Segment Open

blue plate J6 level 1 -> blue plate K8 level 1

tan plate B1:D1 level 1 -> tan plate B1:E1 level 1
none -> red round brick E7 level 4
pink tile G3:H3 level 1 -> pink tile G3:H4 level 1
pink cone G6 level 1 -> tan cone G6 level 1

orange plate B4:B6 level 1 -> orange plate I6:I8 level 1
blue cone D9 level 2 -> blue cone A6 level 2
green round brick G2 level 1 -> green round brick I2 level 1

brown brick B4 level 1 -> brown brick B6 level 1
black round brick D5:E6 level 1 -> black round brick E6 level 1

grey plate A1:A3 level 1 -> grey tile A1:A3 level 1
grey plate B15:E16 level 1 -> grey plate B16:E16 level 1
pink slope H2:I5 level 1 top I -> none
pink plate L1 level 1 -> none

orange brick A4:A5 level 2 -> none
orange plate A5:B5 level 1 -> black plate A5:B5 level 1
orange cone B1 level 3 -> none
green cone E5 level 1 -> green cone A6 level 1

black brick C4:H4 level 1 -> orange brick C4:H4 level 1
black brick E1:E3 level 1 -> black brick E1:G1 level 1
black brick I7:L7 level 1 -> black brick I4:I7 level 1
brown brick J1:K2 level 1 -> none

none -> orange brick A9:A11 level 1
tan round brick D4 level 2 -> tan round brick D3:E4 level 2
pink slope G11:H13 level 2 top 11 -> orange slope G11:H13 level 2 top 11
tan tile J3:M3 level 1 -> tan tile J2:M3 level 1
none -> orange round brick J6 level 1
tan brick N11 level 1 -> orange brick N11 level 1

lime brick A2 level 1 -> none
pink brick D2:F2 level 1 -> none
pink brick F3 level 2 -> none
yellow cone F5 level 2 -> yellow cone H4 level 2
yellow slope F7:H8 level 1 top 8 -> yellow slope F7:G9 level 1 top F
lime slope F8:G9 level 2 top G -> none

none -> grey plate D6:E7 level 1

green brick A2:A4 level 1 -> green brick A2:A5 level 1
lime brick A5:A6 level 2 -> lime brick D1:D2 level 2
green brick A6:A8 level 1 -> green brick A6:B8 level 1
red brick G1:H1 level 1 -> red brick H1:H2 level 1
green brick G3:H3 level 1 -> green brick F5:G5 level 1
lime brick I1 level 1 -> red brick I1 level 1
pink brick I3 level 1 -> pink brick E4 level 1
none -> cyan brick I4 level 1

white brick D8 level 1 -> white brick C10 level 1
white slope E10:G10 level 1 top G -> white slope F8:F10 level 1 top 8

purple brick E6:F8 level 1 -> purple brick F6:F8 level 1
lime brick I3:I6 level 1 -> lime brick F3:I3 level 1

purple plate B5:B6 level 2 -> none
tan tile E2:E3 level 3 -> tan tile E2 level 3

Segment Closed

## [TASK ITEM]
Exactly reproduce all of the entries.

## [COMPLETED EXERCISE]
blue plate J6 level 1 -> blue plate K8 level 1

tan plate B1:D1 level 1 -> tan plate B1:E1 level 1
none -> red round brick E7 level 4
pink tile G3:H3 level 1 -> pink tile G3:H4 level 1
pink cone G6 level 1 -> tan cone G6 level 1

orange plate B4:B6 level 1 -> orange plate I6:I8 level 1
blue cone D9 level 2 -> blue cone A6 level 2
green round brick G2 level 1 -> green round brick I2 level 1

brown brick B4 level 1 -> brown brick B6 level 1
black round brick D5:E6 level 1 -> black round brick E6 level 1

grey plate A1:A3 level 1 -> grey tile A1:A3 level 1
grey plate B15:E16 level 1 -> grey plate B16:E16 level 1
pink slope H2:I5 level 1 top I -> none
pink plate L1 level 1 -> none

orange brick A4:A5 level 2 -> none
orange plate A5:B5 level 1 -> black plate A5:B5 level 1
orange cone B1 level 3 -> none
green cone E5 level 1 -> green cone A6 level 1

black brick C4:H4 level 1 -> orange brick C4:H4 level 1
black brick E1:E3 level 1 -> black brick E1:G1 level 1
black brick I7:L7 level 1 -> black brick I4:I7 level 1
brown brick J1:K2 level 1 -> none

none -> orange brick A9:A11 level 1
tan round brick D4 level 2 -> tan round brick D3:E4 level 2
pink slope G11:H13 level 2 top 11 -> orange slope G11:H13 level 2 top 11
tan tile J3:M3 level 1 -> tan tile J2:M3 level 1
none -> orange round brick J6 level 1
tan brick N11 level 1 -> orange brick N11 level 1

lime brick A2 level 1 -> none
pink brick D2:F2 level 1 -> none
pink brick F3 level 2 -> none
yellow cone F5 level 2 -> yellow cone H4 level 2
yellow slope F7:H8 level 1 top 8 -> yellow slope F7:G9 level 1 top F
lime slope F8:G9 level 2 top G -> none

none -> grey plate D6:E7 level 1

green brick A2:A4 level 1 -> green brick A2:A5 level 1
lime brick A5:A6 level 2 -> lime brick D1:D2 level 2
green brick A6:A8 level 1 -> green brick A6:B8 level 1
red brick G1:H1 level 1 -> red brick H1:H2 level 1
green brick G3:H3 level 1 -> green brick F5:G5 level 1
lime brick I1 level 1 -> red brick I1 level 1
pink brick I3 level 1 -> pink brick E4 level 1
none -> cyan brick I4 level 1

white brick D8 level 1 -> white brick C10 level 1
white slope E10:G10 level 1 top G -> white slope F8:F10 level 1 top 8

purple brick E6:F8 level 1 -> purple brick F6:F8 level 1
lime brick I3:I6 level 1 -> lime brick F3:I3 level 1

purple plate B5:B6 level 2 -> none
tan tile E2:E3 level 3 -> tan tile E2 level 3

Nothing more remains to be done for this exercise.